──────── Information supplied ────────

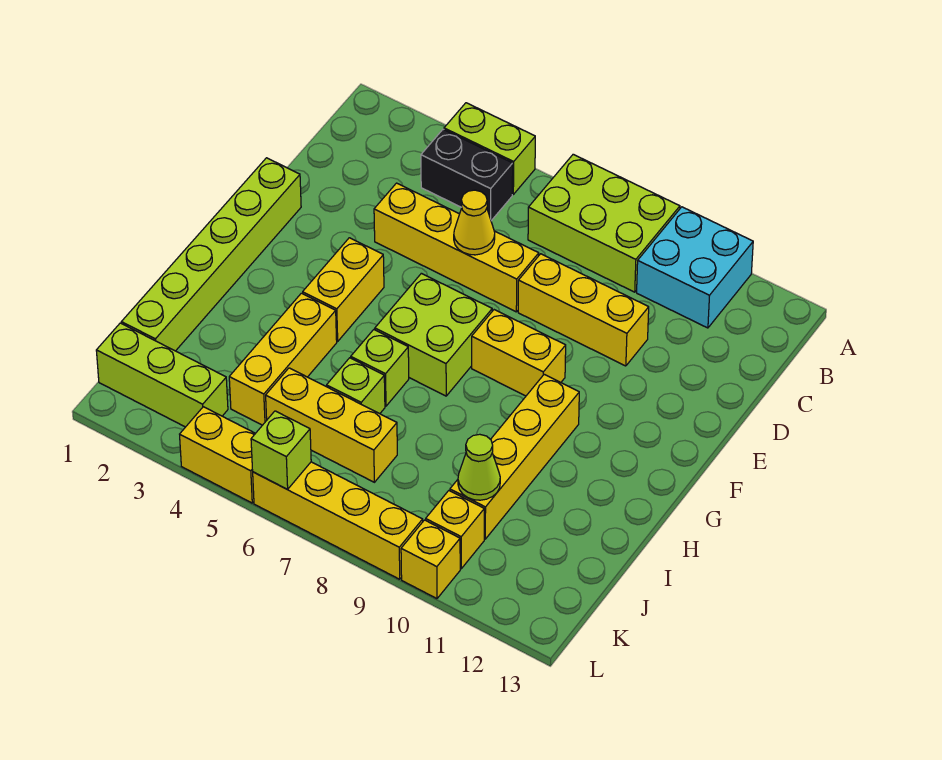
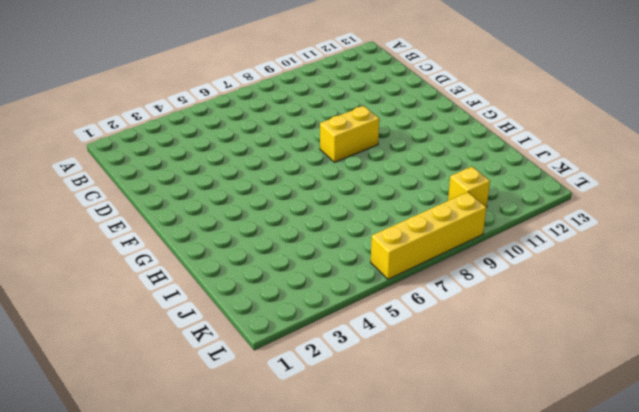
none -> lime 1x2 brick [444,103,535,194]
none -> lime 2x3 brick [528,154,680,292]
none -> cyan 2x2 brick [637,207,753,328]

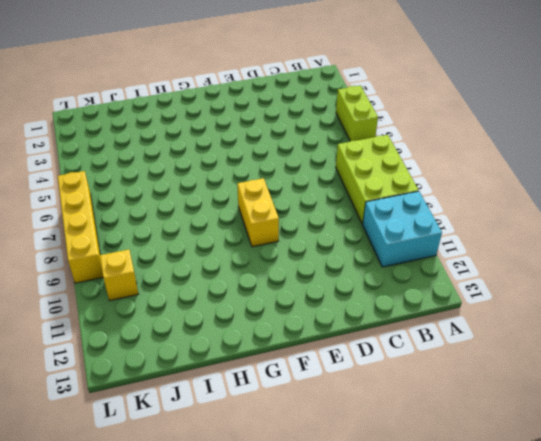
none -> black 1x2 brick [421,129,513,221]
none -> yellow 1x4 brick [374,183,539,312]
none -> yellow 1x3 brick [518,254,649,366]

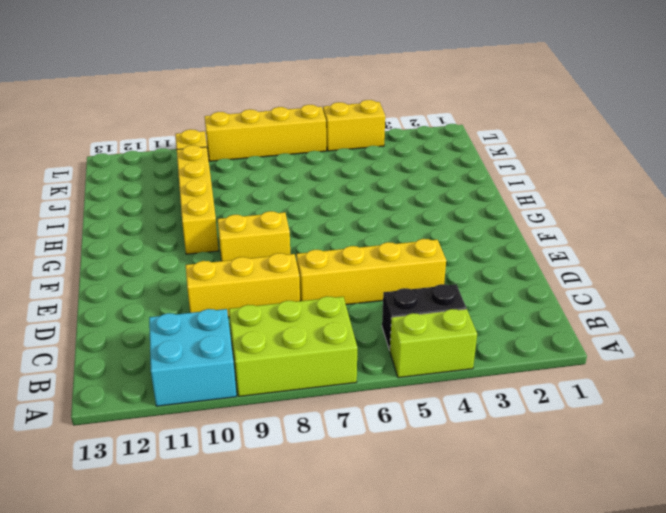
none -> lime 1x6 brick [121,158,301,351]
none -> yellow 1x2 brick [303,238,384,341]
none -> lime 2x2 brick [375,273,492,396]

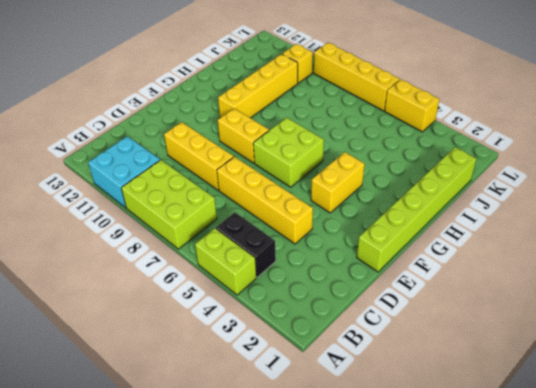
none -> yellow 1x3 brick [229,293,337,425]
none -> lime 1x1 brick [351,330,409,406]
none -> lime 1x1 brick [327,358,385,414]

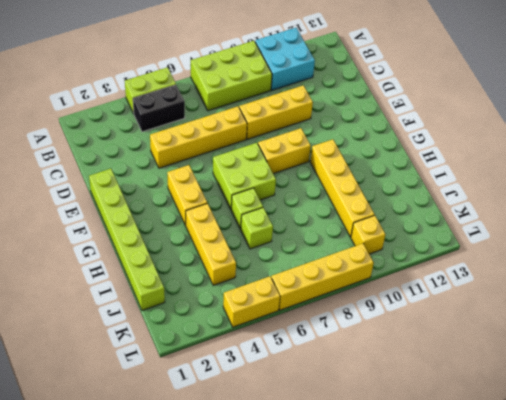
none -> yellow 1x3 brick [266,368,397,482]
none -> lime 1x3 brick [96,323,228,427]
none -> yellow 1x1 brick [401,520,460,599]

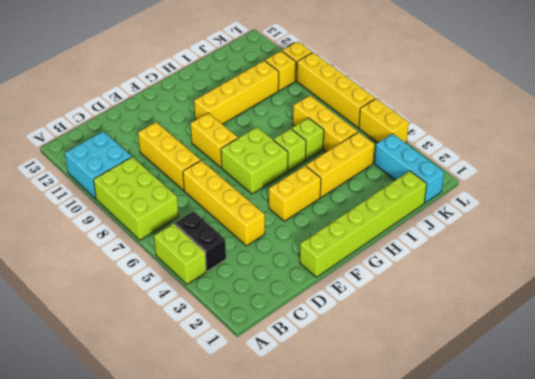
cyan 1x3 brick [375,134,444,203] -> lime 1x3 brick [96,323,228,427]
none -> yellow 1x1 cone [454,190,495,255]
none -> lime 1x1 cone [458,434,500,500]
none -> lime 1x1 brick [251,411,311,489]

────────

> Assignment
Filter the entries above down to the lines that contain "lime".

> Output of the exercise
none -> lime 1x2 brick [444,103,535,194]
none -> lime 2x3 brick [528,154,680,292]
none -> lime 1x6 brick [121,158,301,351]
none -> lime 2x2 brick [375,273,492,396]
none -> lime 1x1 brick [351,330,409,406]
none -> lime 1x1 brick [327,358,385,414]
none -> lime 1x3 brick [96,323,228,427]
cyan 1x3 brick [375,134,444,203] -> lime 1x3 brick [96,323,228,427]
none -> lime 1x1 cone [458,434,500,500]
none -> lime 1x1 brick [251,411,311,489]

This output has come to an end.